PROBLEM: Report only how many lines in the material contain "moved".

DATASET EXTRACT:

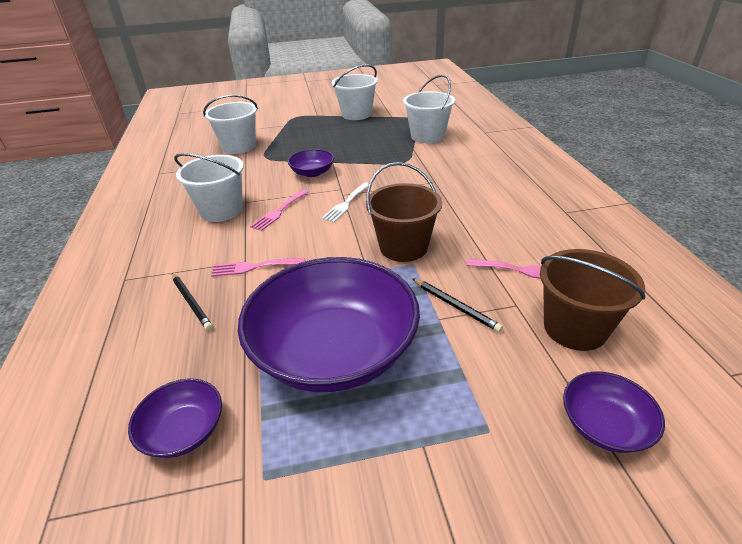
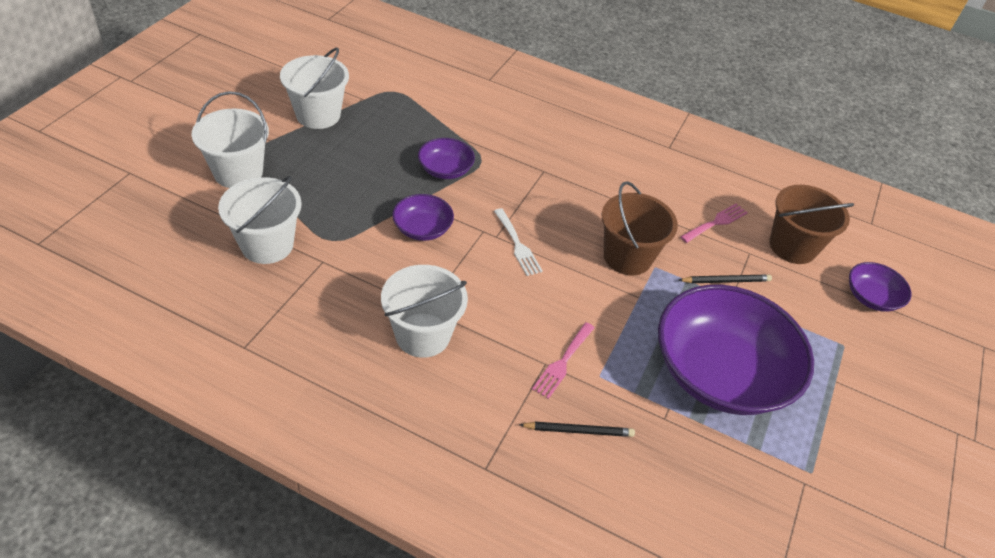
camera: 60 degrees left, 10 degrees up
purple bowl [128,379,222,458] -> purple bowl moved to [418,138,475,179]
pink fork [250,190,309,231] -> none
white bucket [403,75,455,143] -> white bucket moved to [192,91,269,188]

RESPONSE BELOW: 2